== Task data

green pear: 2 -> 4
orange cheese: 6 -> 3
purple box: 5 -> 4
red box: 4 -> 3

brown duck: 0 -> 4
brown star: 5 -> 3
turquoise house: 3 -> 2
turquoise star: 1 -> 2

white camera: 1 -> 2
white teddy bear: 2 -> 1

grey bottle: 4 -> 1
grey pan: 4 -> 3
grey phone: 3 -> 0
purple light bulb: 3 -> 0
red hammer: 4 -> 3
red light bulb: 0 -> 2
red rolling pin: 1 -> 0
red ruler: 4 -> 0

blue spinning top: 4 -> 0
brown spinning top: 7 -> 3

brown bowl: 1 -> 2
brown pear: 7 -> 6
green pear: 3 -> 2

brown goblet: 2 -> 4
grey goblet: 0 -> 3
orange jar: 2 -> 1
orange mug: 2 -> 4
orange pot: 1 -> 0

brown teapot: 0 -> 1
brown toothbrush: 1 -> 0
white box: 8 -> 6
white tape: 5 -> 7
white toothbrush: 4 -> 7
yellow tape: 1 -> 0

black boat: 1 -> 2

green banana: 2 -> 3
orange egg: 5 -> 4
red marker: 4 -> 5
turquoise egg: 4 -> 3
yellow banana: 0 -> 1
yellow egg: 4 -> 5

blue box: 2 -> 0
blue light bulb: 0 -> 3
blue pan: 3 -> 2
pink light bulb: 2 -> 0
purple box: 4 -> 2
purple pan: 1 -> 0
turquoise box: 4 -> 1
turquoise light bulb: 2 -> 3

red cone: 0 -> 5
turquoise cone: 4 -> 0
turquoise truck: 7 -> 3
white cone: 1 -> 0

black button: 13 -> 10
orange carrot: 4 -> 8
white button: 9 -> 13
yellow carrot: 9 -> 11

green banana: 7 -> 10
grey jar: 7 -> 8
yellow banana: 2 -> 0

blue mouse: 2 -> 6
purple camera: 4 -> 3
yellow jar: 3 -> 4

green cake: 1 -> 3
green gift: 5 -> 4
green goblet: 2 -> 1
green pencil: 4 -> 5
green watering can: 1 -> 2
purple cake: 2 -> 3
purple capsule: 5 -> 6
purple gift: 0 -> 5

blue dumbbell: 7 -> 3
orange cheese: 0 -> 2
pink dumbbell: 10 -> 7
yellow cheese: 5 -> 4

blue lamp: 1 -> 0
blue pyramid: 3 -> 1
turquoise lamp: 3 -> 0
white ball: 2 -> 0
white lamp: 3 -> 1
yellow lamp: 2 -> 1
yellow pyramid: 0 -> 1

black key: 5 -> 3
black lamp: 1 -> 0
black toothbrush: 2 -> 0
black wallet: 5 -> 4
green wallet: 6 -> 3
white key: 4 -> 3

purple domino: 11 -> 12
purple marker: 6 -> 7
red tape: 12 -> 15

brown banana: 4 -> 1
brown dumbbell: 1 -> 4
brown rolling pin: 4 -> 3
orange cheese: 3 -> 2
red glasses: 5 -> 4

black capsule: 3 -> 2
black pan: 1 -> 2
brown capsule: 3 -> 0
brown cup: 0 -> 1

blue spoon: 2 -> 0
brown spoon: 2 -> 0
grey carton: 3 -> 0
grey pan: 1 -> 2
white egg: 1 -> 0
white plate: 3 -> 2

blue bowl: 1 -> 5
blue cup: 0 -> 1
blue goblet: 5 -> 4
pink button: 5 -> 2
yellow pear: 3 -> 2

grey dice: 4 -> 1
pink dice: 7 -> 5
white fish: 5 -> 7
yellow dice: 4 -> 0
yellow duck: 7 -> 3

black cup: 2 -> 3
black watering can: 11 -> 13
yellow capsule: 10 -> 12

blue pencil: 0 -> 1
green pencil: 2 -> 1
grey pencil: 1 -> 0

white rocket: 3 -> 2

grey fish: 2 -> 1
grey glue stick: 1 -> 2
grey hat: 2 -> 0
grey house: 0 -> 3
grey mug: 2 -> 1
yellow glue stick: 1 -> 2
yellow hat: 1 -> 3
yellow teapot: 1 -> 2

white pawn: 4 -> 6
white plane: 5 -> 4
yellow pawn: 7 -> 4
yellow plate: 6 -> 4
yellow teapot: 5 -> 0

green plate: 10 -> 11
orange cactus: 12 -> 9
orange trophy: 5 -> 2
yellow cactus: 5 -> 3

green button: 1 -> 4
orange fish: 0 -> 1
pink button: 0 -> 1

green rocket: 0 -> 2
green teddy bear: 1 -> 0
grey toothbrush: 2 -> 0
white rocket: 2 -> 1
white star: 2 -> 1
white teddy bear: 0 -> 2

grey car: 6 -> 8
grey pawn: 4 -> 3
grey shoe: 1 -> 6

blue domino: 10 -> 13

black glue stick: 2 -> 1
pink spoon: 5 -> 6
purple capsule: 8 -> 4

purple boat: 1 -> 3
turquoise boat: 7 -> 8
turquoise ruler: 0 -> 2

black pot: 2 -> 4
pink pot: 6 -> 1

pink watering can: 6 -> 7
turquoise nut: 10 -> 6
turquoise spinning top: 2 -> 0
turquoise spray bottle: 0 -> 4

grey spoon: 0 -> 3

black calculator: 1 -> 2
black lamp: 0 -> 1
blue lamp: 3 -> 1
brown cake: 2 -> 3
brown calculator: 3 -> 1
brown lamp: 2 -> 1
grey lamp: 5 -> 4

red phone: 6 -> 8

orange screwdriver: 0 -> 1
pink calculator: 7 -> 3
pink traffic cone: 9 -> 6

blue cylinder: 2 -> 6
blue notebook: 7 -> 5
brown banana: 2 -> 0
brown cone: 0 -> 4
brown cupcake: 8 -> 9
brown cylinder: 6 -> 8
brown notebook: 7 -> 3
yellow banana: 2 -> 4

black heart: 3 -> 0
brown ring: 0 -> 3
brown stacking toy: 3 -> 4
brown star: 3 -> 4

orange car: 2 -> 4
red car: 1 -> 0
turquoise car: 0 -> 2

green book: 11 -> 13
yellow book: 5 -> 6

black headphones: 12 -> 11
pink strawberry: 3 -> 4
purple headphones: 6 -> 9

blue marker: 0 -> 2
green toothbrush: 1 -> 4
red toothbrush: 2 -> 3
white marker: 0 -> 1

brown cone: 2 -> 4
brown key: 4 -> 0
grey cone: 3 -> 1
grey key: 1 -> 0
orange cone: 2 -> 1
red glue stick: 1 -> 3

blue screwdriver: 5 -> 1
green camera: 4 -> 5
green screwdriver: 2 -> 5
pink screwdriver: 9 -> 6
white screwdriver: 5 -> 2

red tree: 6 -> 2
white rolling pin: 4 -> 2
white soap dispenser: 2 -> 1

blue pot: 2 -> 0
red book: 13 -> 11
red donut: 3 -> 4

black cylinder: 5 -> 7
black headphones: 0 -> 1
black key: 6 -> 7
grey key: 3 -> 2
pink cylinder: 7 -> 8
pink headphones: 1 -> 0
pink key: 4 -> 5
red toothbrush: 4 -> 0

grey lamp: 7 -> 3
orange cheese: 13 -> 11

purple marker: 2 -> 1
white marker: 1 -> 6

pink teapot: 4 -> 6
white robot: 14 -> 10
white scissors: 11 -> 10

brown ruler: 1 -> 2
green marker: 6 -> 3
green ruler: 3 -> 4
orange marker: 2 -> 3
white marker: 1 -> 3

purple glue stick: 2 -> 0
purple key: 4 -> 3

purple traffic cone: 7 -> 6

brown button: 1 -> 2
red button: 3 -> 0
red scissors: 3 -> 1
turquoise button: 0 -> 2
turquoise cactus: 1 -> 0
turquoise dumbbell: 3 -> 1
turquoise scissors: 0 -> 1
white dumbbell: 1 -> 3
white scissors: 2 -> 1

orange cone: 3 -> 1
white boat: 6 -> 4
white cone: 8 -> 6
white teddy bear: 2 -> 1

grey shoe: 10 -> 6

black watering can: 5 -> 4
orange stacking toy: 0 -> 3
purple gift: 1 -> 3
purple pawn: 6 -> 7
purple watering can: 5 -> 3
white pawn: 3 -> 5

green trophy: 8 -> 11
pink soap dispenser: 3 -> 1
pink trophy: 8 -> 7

====

What you should do: Extract from the data every line where "gift" shows up.

Answer box:
green gift: 5 -> 4
purple gift: 0 -> 5
purple gift: 1 -> 3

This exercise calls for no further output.